* _EXERCISE_:
Every record below must be retyped exactly, with the pictures left out.

━━ DATA FOR THIS TASK

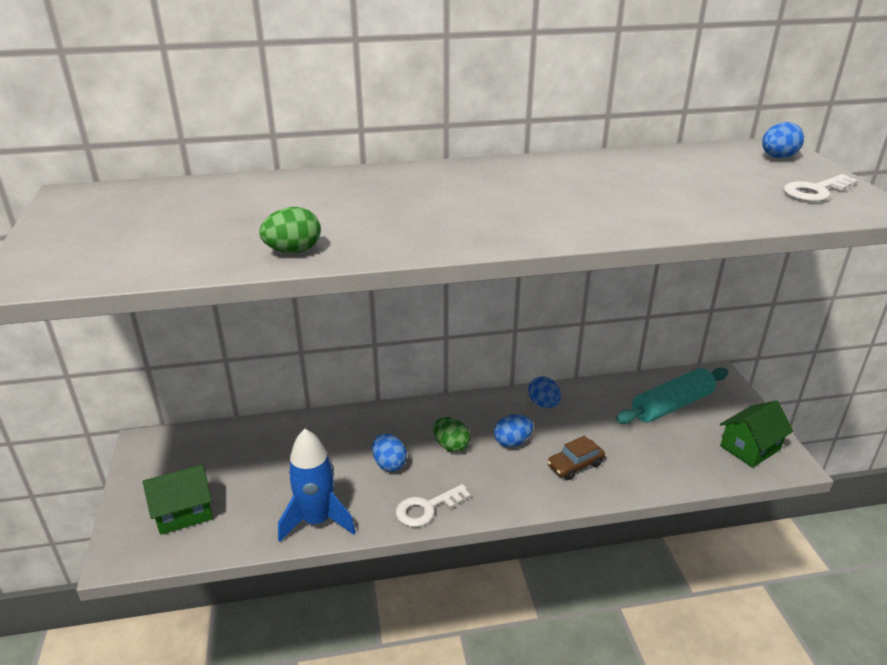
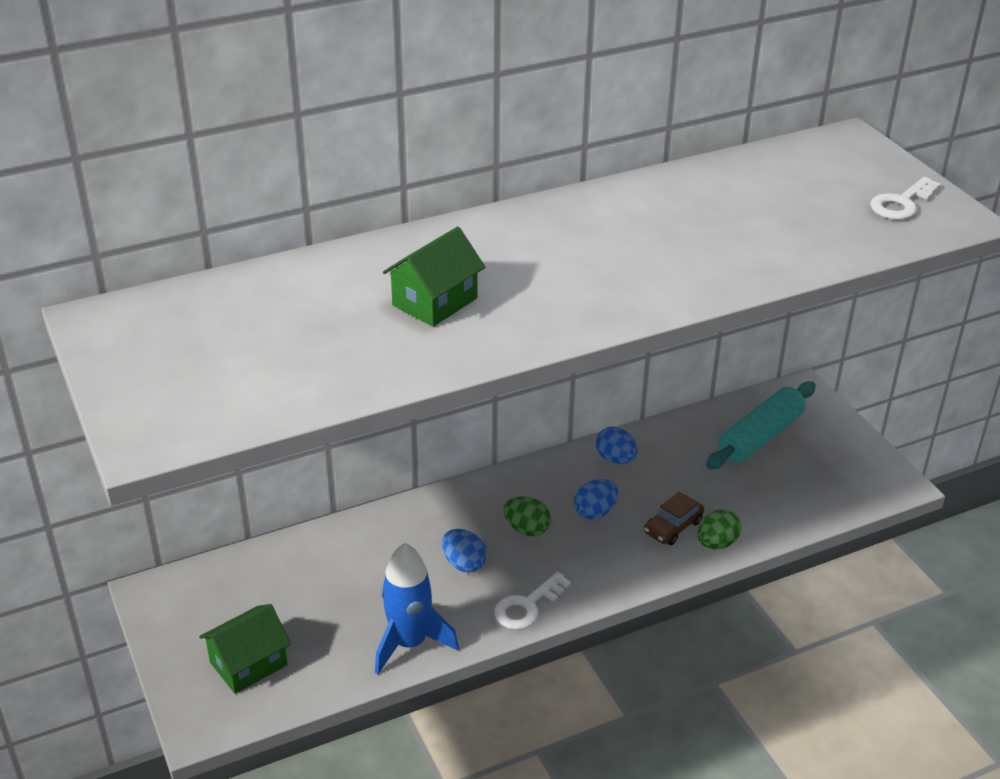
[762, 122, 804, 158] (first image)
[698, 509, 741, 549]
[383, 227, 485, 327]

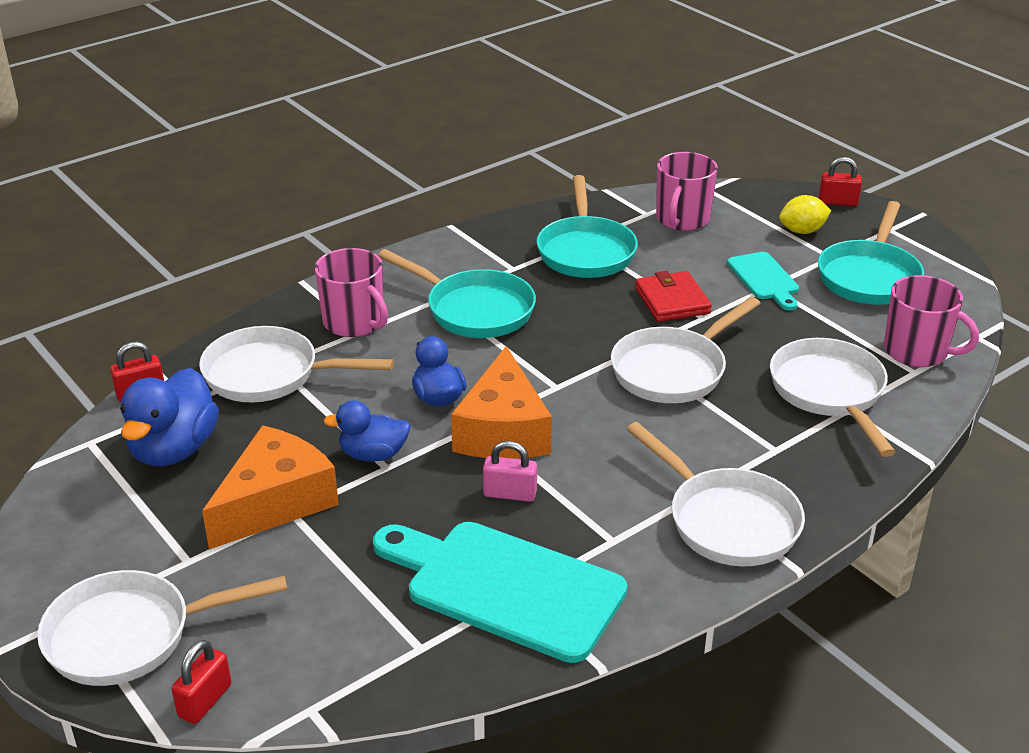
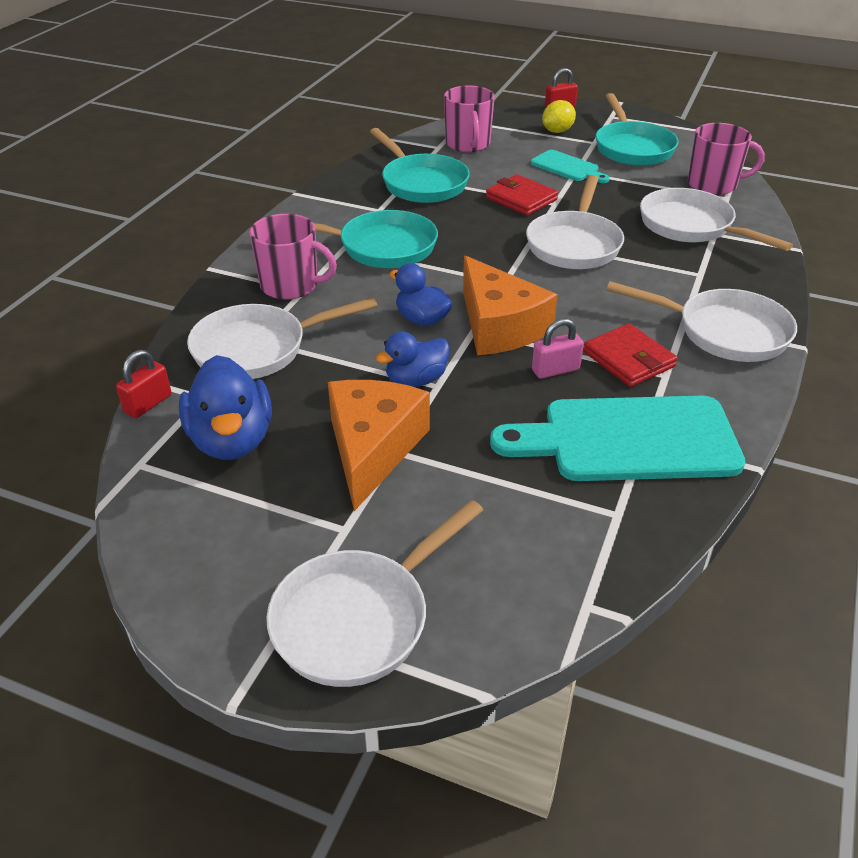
[172, 640, 231, 724] (first image)
[583, 323, 678, 387]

━━━━

* _RESPONSE_:
[762, 122, 804, 158] (first image)
[698, 509, 741, 549]
[383, 227, 485, 327]

[172, 640, 231, 724] (first image)
[583, 323, 678, 387]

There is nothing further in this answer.